Check every line of the entries below for the word "pink", then give only the number of lines that have it.
----- RECORDS -----
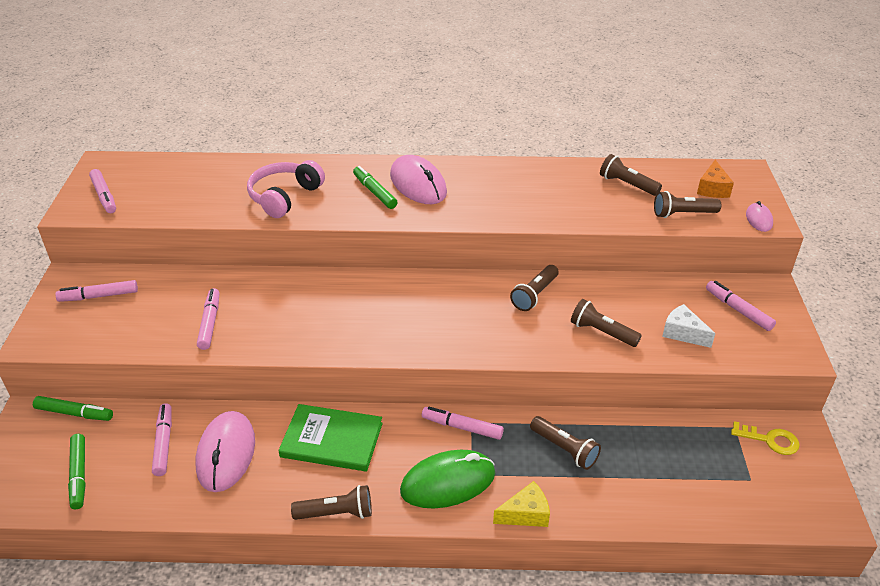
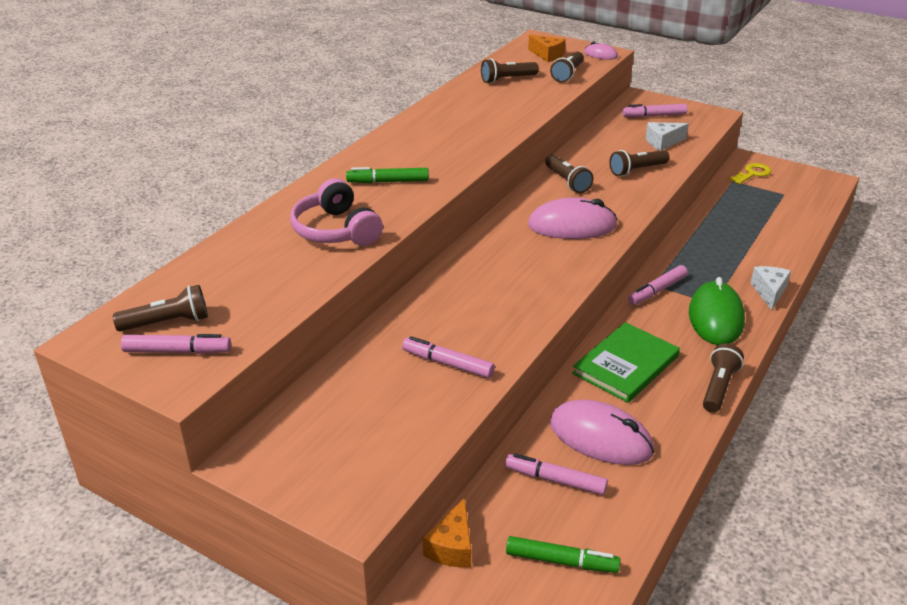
camera: 60 degrees left, 5 degrees down
(74, 413) = (452, 547): green marker -> orange cheese
(99, 296) = (315, 439): pink marker -> none
(418, 184) = (401, 158): pink mouse -> pink mouse (572, 225)
(525, 514) = (769, 292): yellow cheese -> white cheese
(564, 449) = (712, 253): brown flashlight -> brown flashlight (167, 323)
-----
= TASK OUTPUT =
2